The answer must consist solely of the lines below starting at the one containing "camera: 10 degrees left, 5 degrees down" and ending at the one containing "green apple [341,302,413,391] ->", repeated exactly, with both ends included and all pictures omitted.

▶ DATA RECORDS:
****************
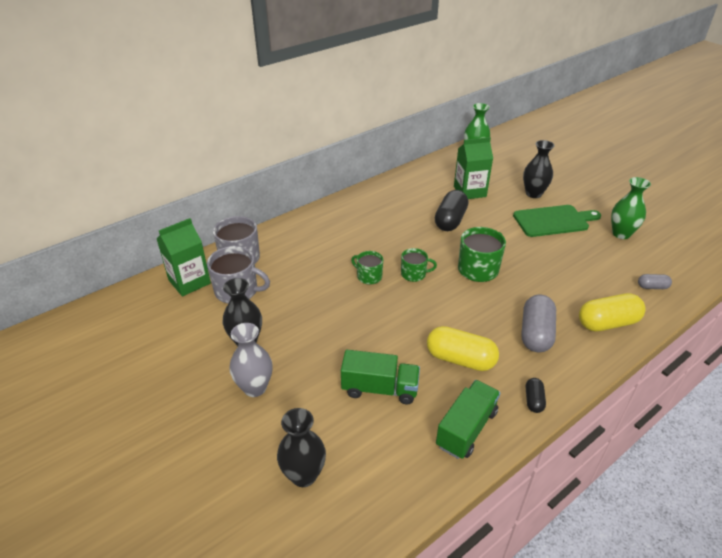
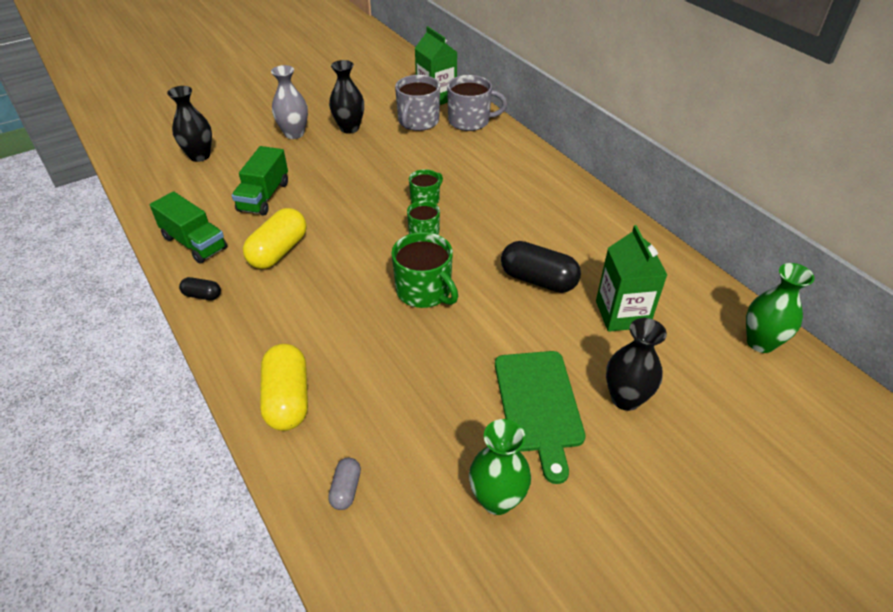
camera: 95 degrees right, 5 degrees up
grey capsule [521,294,556,352] -> none

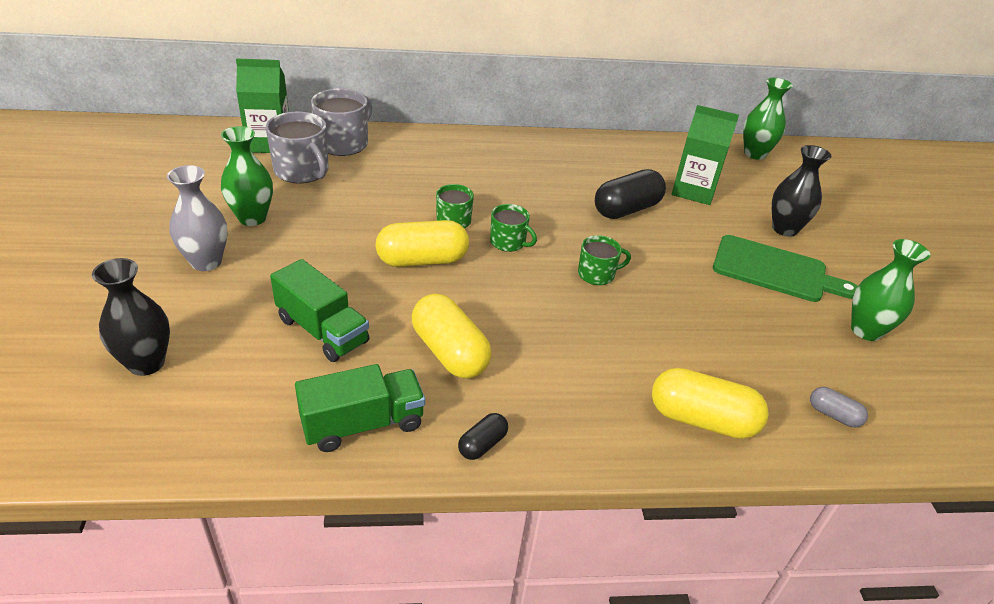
camera: 65 degrees left, 5 degrees down
black vase [329,60,364,134] -> green vase [221,126,273,226]
green mug [391,232,458,308] -> green mug [578,235,631,285], size x0.61
none -> yellow capsule [376,220,469,267]

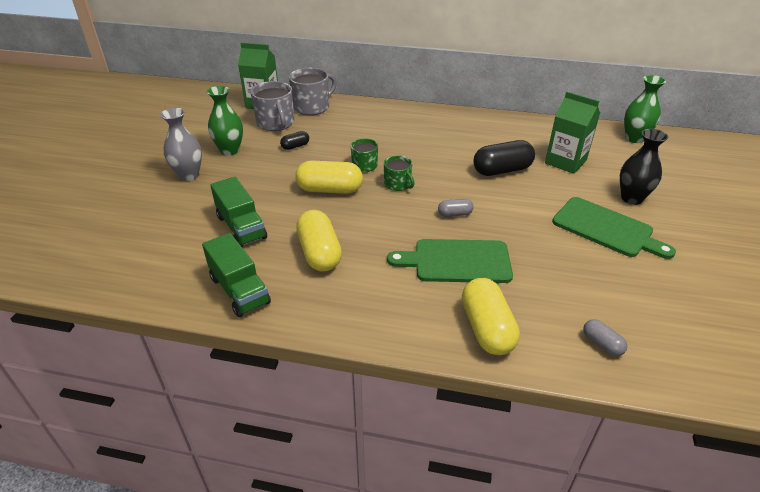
camera: 20 degrees right, 0 degrees up
black vase [92,258,170,376] -> none
green truck [295,364,425,452] -> green truck turned 60 degrees clockwise [202,233,271,317]
black capsule [458,413,508,460] -> black capsule moved to [280,131,309,150]
green mug [578,235,631,285] -> grey capsule [438,199,473,217]
yellow capsule [652,368,769,439] -> yellow capsule turned 45 degrees clockwise [462,278,520,355]
green vase [851,239,931,341] -> none
none -> green cutting board [387,239,513,283]

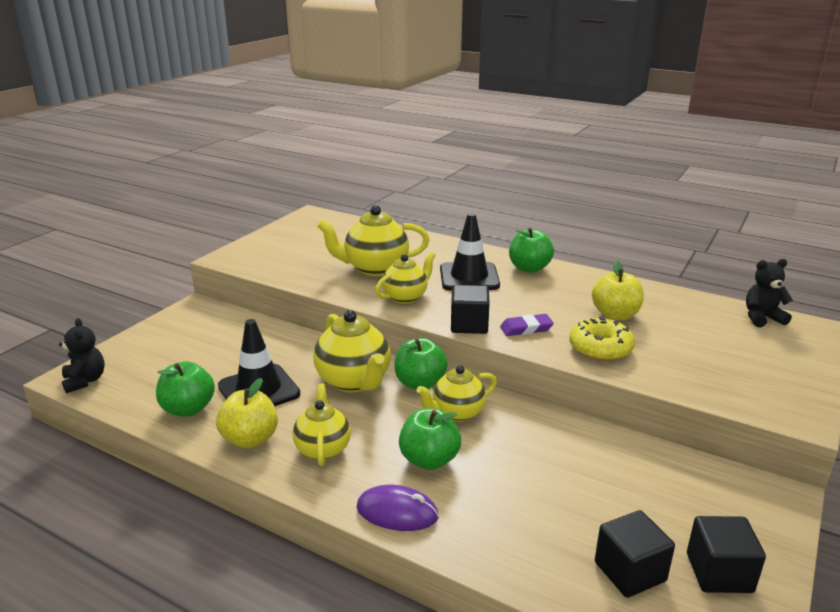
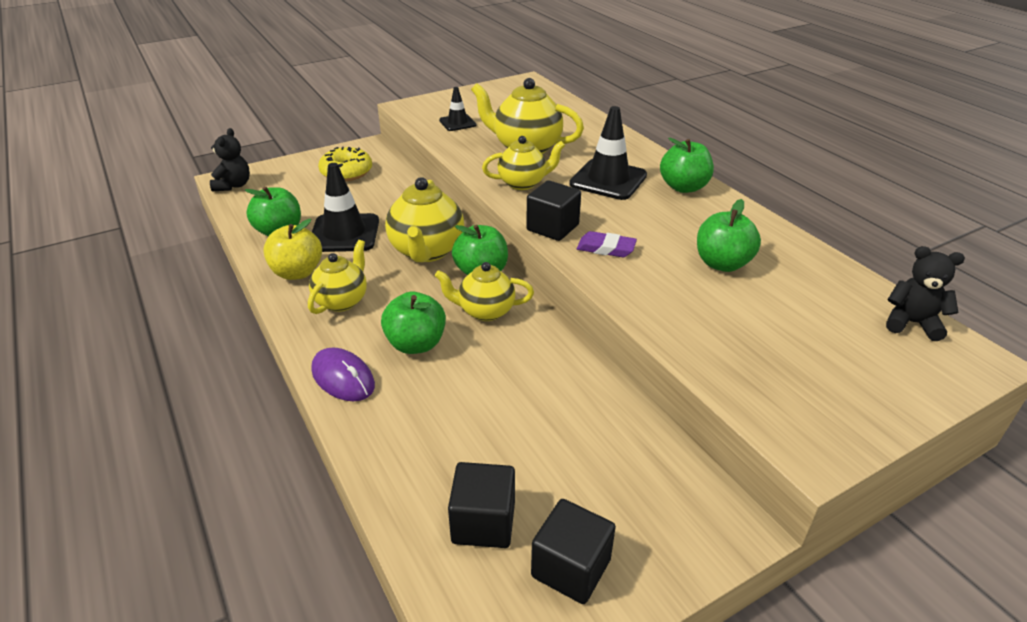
camera: 30 degrees right, 10 degrees up
yellow donut [569,316,635,361] -> yellow donut moved to [318,147,372,181]
yellow apple [592,261,644,320] -> green apple [697,199,761,272]
none -> black traffic cone [439,87,476,131]

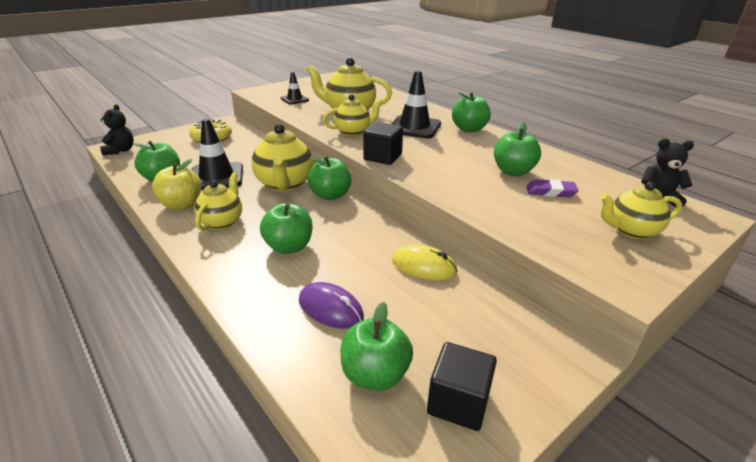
camera: 10 degrees left, 5 degrees down
purple mouse [311,348,375,401] -> purple mouse moved to [299,282,364,329]
yellow teapot [435,262,534,321] -> yellow teapot moved to [600,182,682,239]
black cube [448,462,515,548] -> green apple [341,302,413,391]
purple eraser [577,231,637,257] -> purple eraser moved to [526,179,579,198]
none -> yellow mouse [392,245,457,280]

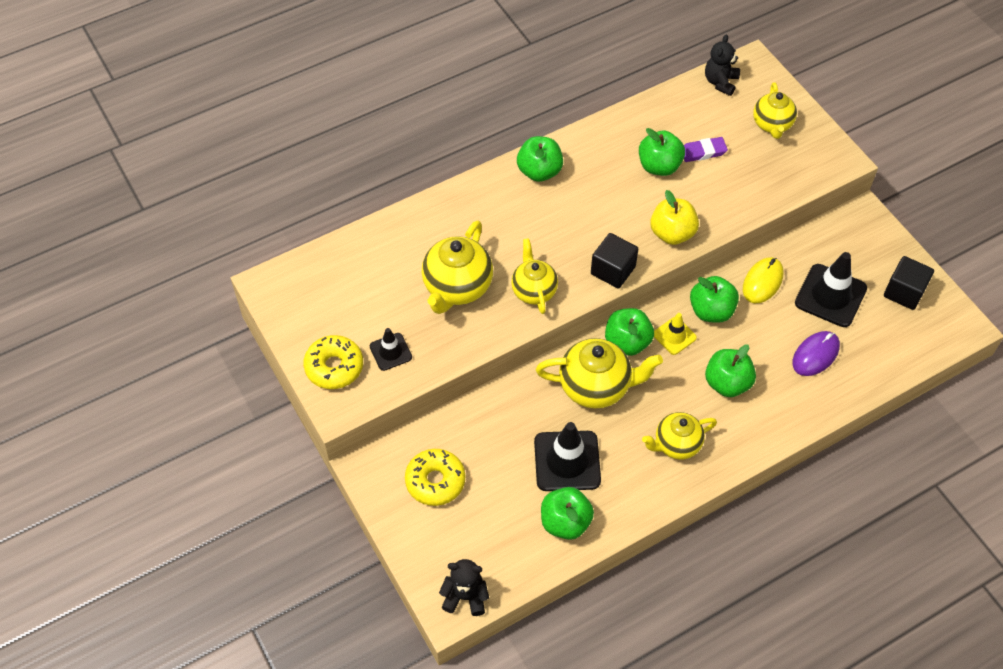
camera: 80 degrees left, 25 degrees up
yellow apple [152,159,202,210] -> yellow apple moved to [650,190,699,245]
yellow teapot [194,172,242,230] -> yellow teapot turned 45 degrees counterclockwise [642,412,717,460]
green apple [341,302,413,391] -> green apple moved to [690,276,739,323]
black traffic cone [391,71,441,138] -> black traffic cone moved to [795,252,867,327]
purple eraser [526,179,579,198] -> purple eraser turned 60 degrees clockwise [684,137,728,162]
none -> yellow donut [303,335,363,389]
none -> yellow traffic cone [654,313,697,355]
****************
▶ RESPONSE TO THE TASK:
camera: 10 degrees left, 5 degrees down
purple mouse [311,348,375,401] -> purple mouse moved to [299,282,364,329]
yellow teapot [435,262,534,321] -> yellow teapot moved to [600,182,682,239]
black cube [448,462,515,548] -> green apple [341,302,413,391]
purple eraser [577,231,637,257] -> purple eraser moved to [526,179,579,198]
none -> yellow mouse [392,245,457,280]

camera: 80 degrees left, 25 degrees up
yellow apple [152,159,202,210] -> yellow apple moved to [650,190,699,245]
yellow teapot [194,172,242,230] -> yellow teapot turned 45 degrees counterclockwise [642,412,717,460]
green apple [341,302,413,391] -> green apple moved to [690,276,739,323]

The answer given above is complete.